What this task involves:
Print each entry exactly, all the way through.

Data extracts section start

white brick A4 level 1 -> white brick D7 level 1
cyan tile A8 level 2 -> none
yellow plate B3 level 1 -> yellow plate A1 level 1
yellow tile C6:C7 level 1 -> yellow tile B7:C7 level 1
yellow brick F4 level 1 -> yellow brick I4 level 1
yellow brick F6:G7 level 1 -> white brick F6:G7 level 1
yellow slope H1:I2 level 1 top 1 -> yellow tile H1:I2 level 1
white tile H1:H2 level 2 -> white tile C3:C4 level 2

Data extracts section end

Output of the task:
white brick A4 level 1 -> white brick D7 level 1
cyan tile A8 level 2 -> none
yellow plate B3 level 1 -> yellow plate A1 level 1
yellow tile C6:C7 level 1 -> yellow tile B7:C7 level 1
yellow brick F4 level 1 -> yellow brick I4 level 1
yellow brick F6:G7 level 1 -> white brick F6:G7 level 1
yellow slope H1:I2 level 1 top 1 -> yellow tile H1:I2 level 1
white tile H1:H2 level 2 -> white tile C3:C4 level 2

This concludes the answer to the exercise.